◆ **YOUR TASK**: Show every line of the records below that contains the word "VRAW".

LISTED RECORDS Start Marker

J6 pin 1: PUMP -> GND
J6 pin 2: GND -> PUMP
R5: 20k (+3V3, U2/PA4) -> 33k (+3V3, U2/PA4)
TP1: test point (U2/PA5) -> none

LISTED RECORDS End Marker
LISTED RECORDS Start Marker

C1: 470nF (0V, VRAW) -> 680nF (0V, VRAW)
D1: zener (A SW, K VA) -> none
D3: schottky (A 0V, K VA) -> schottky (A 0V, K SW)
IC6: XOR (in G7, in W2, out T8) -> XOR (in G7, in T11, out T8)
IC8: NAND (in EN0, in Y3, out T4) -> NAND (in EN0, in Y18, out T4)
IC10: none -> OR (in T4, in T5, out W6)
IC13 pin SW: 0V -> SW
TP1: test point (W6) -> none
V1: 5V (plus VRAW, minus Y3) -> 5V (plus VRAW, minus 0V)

LISTED RECORDS End Marker

◆ **EXPECTED ANSWER**:
C1: 470nF (0V, VRAW) -> 680nF (0V, VRAW)
V1: 5V (plus VRAW, minus Y3) -> 5V (plus VRAW, minus 0V)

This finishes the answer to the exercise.